Copy the data exactly from the line that contains "black headphones [191,333,282,400]" through the line that contains "camera: 40 degrees right, 10 degrees down", keeping both end lines and leaving out everything else.

:: Given entries ::
Start of Block
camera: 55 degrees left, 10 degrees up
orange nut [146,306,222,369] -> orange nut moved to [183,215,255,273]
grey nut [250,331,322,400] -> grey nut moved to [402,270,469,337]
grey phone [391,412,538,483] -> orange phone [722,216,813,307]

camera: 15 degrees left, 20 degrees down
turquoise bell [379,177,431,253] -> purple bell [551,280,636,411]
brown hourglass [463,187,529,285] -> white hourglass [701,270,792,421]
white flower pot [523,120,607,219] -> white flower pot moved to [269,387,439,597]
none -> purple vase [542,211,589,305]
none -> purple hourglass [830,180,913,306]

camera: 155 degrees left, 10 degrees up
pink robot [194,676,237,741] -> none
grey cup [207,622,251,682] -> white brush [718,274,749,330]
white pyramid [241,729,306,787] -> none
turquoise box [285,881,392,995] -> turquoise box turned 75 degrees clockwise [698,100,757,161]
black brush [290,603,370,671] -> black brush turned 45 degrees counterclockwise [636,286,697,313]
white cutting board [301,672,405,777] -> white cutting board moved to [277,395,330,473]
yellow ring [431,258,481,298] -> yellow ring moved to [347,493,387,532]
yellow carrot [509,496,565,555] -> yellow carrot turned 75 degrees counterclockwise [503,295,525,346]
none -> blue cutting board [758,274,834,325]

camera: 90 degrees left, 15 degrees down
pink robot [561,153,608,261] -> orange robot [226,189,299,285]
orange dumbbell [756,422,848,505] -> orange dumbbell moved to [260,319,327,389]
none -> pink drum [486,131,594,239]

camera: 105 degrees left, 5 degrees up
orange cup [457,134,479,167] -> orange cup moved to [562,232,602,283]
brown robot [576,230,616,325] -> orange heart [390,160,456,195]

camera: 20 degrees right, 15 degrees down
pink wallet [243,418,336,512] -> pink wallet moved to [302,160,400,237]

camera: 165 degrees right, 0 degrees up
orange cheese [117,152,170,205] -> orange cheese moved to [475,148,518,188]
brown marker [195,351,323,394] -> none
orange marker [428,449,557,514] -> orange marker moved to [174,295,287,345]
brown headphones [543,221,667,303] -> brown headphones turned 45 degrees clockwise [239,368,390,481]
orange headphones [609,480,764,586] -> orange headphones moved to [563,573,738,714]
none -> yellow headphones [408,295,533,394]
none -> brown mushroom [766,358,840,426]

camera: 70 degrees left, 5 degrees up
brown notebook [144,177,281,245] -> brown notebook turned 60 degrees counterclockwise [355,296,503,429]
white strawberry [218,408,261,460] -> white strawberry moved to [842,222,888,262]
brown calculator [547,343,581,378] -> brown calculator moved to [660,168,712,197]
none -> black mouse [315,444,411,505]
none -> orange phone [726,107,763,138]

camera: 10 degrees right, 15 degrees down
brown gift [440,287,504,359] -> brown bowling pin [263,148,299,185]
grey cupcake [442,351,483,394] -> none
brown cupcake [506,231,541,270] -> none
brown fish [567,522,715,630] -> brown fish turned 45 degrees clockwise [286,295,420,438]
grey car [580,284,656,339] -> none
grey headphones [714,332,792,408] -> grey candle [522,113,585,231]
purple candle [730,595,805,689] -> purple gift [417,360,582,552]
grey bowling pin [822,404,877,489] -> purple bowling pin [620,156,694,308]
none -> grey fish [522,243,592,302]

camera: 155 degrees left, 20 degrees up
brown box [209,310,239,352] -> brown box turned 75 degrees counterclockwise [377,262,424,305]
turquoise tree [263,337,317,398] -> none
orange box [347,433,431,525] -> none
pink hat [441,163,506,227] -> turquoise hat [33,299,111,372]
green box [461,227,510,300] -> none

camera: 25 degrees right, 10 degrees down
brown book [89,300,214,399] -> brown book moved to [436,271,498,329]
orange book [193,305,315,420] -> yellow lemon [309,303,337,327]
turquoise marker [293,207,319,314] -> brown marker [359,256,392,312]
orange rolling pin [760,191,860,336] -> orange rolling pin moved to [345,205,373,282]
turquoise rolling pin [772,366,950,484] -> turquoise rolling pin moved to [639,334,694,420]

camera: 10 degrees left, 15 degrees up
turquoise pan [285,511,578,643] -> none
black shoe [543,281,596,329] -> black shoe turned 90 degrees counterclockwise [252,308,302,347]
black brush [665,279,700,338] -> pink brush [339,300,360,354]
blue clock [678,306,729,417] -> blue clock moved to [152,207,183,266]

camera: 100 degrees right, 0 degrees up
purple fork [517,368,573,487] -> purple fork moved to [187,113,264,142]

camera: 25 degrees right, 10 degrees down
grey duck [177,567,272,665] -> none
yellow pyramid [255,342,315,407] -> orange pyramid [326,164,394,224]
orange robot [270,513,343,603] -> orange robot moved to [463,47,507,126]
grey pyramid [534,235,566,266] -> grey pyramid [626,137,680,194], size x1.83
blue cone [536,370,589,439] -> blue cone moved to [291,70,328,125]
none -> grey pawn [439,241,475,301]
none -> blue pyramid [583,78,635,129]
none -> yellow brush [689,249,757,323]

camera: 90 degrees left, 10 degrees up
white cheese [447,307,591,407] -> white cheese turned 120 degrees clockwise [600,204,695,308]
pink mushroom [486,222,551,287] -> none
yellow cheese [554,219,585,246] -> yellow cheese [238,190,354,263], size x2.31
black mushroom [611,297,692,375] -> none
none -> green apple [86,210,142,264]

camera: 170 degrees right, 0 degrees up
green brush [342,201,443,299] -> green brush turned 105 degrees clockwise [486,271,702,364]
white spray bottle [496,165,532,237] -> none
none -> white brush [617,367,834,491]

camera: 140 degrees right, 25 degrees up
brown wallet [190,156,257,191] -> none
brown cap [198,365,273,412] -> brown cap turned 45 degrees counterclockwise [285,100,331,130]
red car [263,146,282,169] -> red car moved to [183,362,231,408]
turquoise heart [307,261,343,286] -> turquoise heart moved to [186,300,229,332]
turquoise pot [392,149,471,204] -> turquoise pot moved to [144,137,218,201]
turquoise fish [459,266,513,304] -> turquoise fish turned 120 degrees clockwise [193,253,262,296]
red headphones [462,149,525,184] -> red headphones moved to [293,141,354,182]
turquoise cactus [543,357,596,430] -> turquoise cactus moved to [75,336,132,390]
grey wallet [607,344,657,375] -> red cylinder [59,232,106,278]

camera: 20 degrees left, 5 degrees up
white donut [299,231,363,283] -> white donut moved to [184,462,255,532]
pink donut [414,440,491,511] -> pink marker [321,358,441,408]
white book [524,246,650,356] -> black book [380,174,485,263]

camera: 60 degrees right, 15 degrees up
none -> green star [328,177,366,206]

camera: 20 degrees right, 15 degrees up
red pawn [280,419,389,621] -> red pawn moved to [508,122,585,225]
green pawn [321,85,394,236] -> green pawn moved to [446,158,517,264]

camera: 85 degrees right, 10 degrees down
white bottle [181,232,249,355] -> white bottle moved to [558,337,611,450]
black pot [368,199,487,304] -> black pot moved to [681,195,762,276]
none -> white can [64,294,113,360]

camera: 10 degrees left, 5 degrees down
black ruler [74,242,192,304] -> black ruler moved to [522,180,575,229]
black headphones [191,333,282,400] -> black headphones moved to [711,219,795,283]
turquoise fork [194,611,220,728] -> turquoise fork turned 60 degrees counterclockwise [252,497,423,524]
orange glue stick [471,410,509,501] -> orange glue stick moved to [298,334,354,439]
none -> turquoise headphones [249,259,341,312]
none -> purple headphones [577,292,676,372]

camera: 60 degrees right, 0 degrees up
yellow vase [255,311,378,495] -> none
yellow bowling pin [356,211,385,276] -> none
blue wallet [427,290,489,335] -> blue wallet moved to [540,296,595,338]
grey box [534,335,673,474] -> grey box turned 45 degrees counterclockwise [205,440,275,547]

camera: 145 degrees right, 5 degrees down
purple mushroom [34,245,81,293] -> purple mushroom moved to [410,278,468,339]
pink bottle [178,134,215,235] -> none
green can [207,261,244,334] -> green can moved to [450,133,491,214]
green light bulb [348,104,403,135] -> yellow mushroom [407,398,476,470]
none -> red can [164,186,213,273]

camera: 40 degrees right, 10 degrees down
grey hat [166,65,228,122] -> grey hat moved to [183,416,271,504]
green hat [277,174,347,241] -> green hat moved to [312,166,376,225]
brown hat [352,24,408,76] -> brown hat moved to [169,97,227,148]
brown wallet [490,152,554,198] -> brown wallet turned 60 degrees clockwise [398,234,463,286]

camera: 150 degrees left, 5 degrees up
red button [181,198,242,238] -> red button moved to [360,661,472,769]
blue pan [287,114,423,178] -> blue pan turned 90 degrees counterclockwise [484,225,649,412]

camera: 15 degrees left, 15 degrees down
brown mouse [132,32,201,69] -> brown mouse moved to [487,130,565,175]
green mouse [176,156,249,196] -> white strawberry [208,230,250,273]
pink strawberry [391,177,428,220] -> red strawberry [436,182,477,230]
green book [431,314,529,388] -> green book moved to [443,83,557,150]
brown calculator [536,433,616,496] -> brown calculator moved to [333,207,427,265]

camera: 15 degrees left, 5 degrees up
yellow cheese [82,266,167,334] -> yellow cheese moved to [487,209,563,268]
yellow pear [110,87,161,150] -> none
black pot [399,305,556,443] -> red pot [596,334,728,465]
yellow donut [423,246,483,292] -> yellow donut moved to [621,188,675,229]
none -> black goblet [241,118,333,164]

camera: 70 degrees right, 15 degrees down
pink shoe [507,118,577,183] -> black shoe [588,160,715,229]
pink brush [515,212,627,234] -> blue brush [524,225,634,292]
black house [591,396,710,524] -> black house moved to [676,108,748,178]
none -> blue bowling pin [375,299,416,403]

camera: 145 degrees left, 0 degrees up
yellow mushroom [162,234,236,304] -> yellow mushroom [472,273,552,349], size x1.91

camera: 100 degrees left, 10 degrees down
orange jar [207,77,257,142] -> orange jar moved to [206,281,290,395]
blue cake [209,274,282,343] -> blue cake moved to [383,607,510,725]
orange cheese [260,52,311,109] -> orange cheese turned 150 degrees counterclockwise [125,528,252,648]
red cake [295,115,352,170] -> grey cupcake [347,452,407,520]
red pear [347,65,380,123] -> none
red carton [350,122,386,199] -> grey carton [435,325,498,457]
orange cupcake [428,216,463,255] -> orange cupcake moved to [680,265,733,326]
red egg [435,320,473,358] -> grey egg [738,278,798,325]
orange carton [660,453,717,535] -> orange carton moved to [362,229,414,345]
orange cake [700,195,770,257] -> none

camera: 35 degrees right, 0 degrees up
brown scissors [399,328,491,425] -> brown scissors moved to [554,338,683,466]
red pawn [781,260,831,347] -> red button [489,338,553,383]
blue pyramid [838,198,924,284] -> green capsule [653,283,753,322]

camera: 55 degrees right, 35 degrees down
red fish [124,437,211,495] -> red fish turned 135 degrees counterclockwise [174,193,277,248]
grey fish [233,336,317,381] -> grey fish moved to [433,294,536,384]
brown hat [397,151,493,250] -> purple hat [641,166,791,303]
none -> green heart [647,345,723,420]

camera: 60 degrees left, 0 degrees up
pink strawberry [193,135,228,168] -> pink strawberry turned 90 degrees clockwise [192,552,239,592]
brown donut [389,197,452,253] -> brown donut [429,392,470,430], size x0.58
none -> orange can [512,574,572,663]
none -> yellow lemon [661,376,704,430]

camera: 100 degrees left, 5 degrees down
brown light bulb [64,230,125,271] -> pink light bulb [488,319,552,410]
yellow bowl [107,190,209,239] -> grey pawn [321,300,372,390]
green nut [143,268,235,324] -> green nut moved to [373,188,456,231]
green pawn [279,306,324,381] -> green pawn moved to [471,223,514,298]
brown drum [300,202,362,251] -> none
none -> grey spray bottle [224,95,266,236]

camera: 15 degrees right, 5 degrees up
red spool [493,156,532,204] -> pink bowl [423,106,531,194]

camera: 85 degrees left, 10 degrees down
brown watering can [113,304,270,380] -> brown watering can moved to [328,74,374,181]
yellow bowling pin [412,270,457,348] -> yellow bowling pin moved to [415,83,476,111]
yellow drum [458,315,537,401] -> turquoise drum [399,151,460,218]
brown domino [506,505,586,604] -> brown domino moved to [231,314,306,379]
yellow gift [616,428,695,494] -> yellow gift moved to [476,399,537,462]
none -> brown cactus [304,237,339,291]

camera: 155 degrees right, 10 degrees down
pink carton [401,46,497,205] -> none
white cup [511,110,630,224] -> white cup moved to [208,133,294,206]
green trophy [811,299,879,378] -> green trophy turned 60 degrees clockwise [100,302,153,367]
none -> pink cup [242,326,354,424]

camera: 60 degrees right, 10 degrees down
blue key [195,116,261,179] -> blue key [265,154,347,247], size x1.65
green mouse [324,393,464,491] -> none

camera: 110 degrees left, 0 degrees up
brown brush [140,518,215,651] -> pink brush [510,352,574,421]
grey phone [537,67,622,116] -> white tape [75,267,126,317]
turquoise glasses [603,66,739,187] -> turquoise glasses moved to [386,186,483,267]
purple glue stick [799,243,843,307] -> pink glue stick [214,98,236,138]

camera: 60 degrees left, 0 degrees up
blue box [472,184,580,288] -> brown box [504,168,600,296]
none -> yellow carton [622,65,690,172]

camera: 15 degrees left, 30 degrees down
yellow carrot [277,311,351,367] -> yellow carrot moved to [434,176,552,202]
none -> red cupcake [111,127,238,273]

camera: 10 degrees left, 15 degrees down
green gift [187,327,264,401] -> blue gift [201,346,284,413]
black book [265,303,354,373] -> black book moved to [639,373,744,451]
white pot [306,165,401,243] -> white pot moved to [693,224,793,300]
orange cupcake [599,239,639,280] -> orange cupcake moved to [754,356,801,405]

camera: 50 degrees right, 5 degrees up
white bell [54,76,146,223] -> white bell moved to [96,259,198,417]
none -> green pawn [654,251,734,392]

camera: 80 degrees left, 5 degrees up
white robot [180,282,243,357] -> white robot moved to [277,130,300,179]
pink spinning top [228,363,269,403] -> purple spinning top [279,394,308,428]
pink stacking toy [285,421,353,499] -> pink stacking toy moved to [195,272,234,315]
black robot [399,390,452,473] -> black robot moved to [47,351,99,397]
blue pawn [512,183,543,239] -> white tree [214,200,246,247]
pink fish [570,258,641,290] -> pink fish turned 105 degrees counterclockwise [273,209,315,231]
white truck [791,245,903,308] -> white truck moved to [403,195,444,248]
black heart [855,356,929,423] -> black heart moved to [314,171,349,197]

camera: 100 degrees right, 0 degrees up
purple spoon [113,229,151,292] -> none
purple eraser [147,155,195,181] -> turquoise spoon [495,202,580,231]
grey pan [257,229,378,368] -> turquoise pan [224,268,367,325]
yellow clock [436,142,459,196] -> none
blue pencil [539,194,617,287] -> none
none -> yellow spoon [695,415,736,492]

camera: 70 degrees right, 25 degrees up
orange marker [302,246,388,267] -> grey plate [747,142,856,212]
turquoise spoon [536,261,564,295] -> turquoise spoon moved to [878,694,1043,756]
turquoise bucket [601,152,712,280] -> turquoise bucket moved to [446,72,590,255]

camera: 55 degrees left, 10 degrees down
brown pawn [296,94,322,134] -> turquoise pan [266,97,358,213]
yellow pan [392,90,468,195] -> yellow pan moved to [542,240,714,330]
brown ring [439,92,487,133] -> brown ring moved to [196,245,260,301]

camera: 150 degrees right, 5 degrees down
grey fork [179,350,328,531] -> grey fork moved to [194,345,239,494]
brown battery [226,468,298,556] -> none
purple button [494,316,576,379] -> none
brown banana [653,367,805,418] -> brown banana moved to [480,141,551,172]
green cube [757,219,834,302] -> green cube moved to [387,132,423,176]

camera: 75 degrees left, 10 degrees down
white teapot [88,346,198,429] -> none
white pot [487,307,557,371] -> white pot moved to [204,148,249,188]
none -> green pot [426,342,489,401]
End of Block
:: Written answer ::
black headphones [191,333,282,400] -> black headphones moved to [711,219,795,283]
turquoise fork [194,611,220,728] -> turquoise fork turned 60 degrees counterclockwise [252,497,423,524]
orange glue stick [471,410,509,501] -> orange glue stick moved to [298,334,354,439]
none -> turquoise headphones [249,259,341,312]
none -> purple headphones [577,292,676,372]

camera: 60 degrees right, 0 degrees up
yellow vase [255,311,378,495] -> none
yellow bowling pin [356,211,385,276] -> none
blue wallet [427,290,489,335] -> blue wallet moved to [540,296,595,338]
grey box [534,335,673,474] -> grey box turned 45 degrees counterclockwise [205,440,275,547]

camera: 145 degrees right, 5 degrees down
purple mushroom [34,245,81,293] -> purple mushroom moved to [410,278,468,339]
pink bottle [178,134,215,235] -> none
green can [207,261,244,334] -> green can moved to [450,133,491,214]
green light bulb [348,104,403,135] -> yellow mushroom [407,398,476,470]
none -> red can [164,186,213,273]

camera: 40 degrees right, 10 degrees down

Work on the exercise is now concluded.